__Activity__. Leave every picture out and return the rest of the listing verbatim.

__Recorded information__.
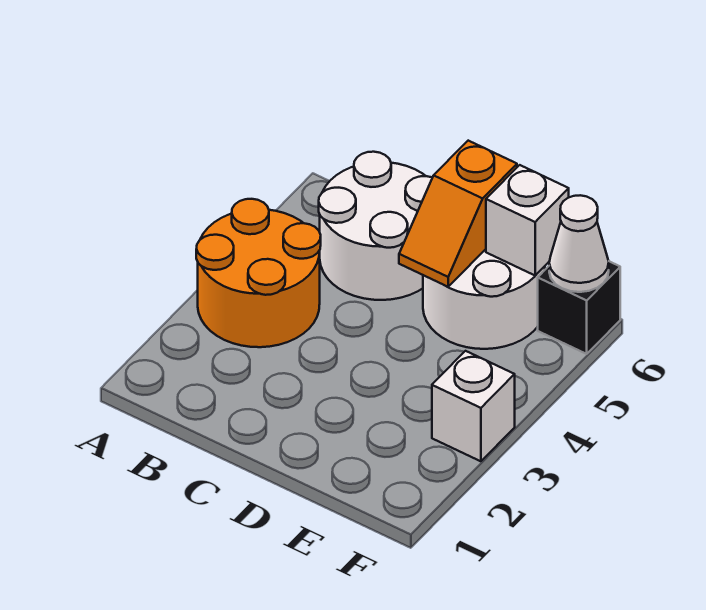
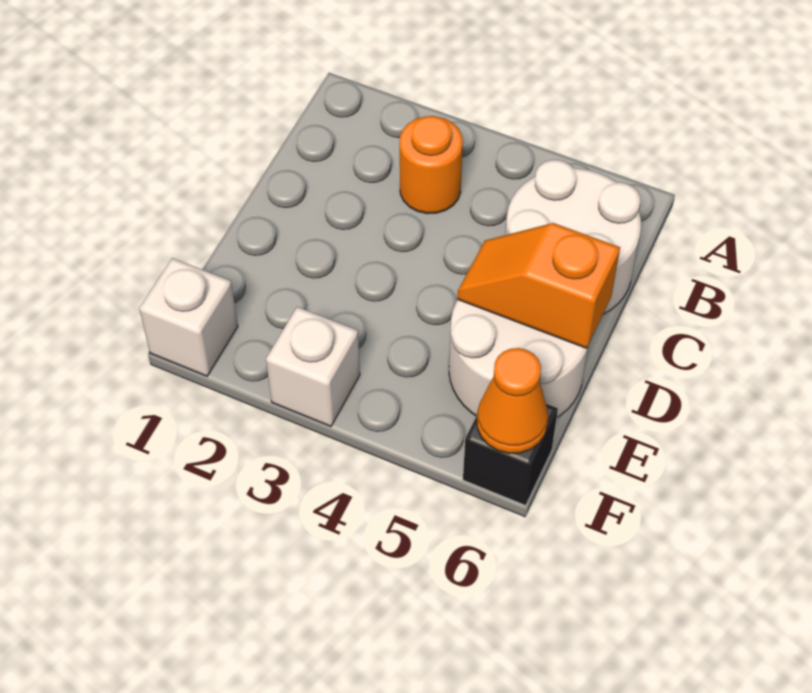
orange round brick A3:B4 level 1 -> orange round brick B3 level 1
white brick E6 level 2 -> white brick F1 level 1
white cone F6 level 2 -> orange cone F6 level 2

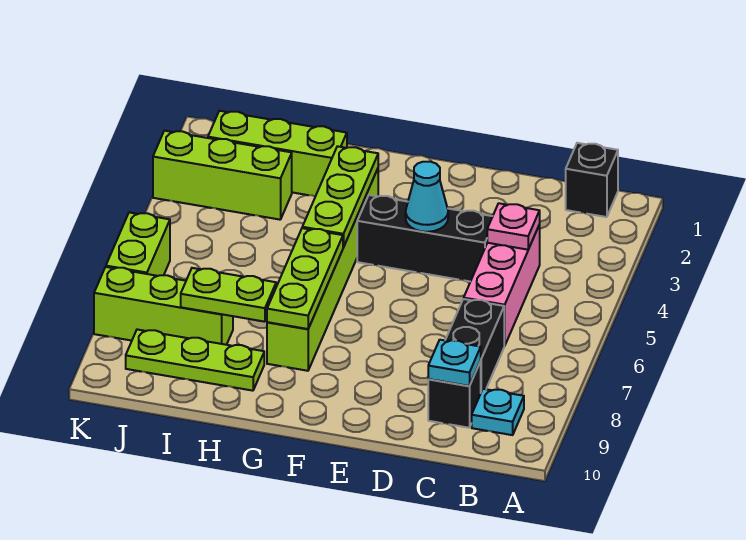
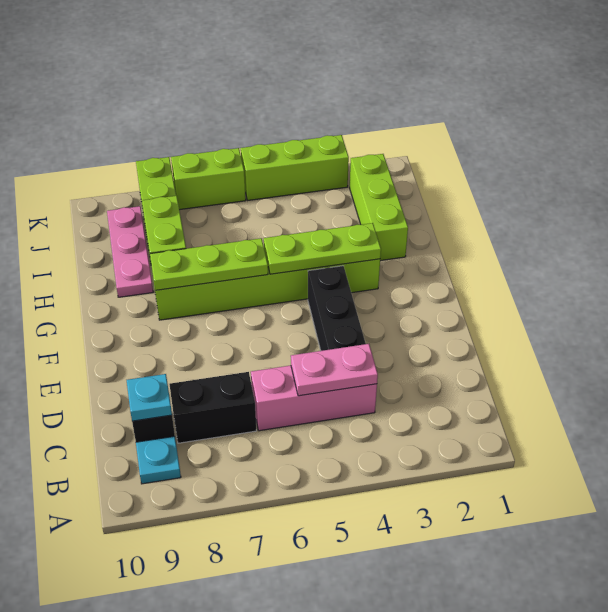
black brick B1 level 1 -> none
pink plate C4 level 2 -> pink plate C4:C5 level 2
cyan cone E4 level 2 -> none
lime plate H9:J9 level 1 -> pink plate H9:J9 level 1
lime brick I3:K3 level 1 -> lime brick K3:K5 level 1

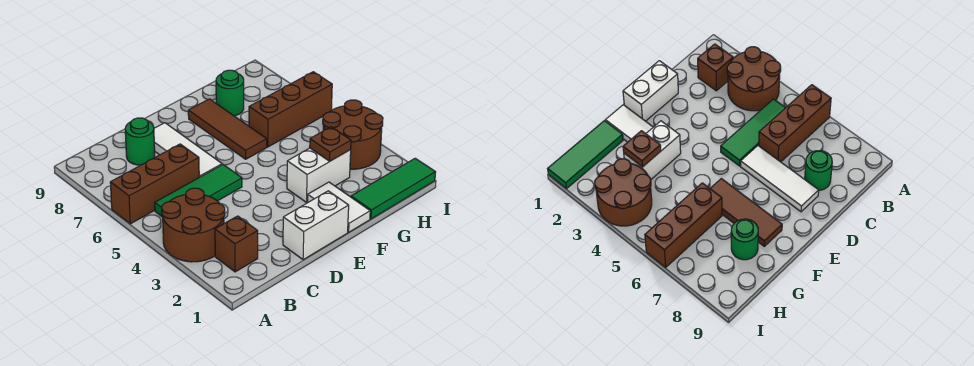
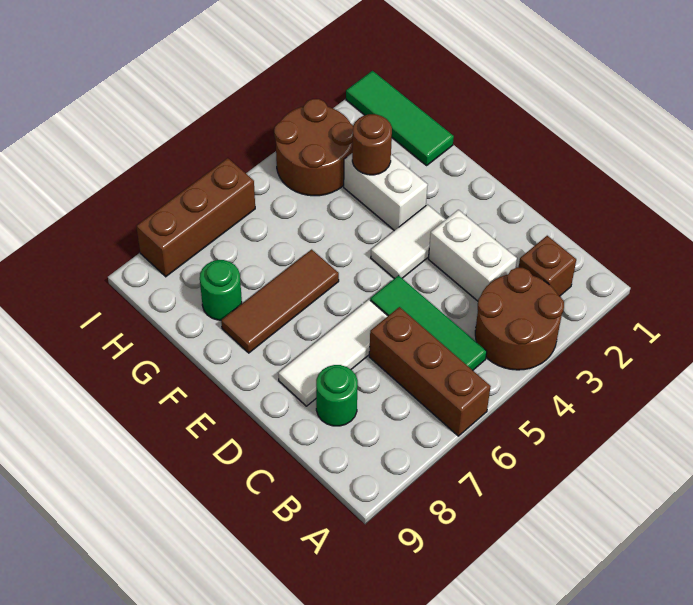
white brick D1:E1 level 1 -> white brick C3:D3 level 1
white tile F1:F2 level 1 -> white tile E3:E4 level 1
brown plate G3 level 2 -> brown round brick G3 level 2
brown brick G6:I6 level 1 -> brown brick I6:I8 level 1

__Answer space__.
orange round brick A3:B4 level 1 -> orange round brick B3 level 1
white brick E6 level 2 -> white brick F1 level 1
white cone F6 level 2 -> orange cone F6 level 2

black brick B1 level 1 -> none
pink plate C4 level 2 -> pink plate C4:C5 level 2
cyan cone E4 level 2 -> none
lime plate H9:J9 level 1 -> pink plate H9:J9 level 1
lime brick I3:K3 level 1 -> lime brick K3:K5 level 1

white brick D1:E1 level 1 -> white brick C3:D3 level 1
white tile F1:F2 level 1 -> white tile E3:E4 level 1
brown plate G3 level 2 -> brown round brick G3 level 2
brown brick G6:I6 level 1 -> brown brick I6:I8 level 1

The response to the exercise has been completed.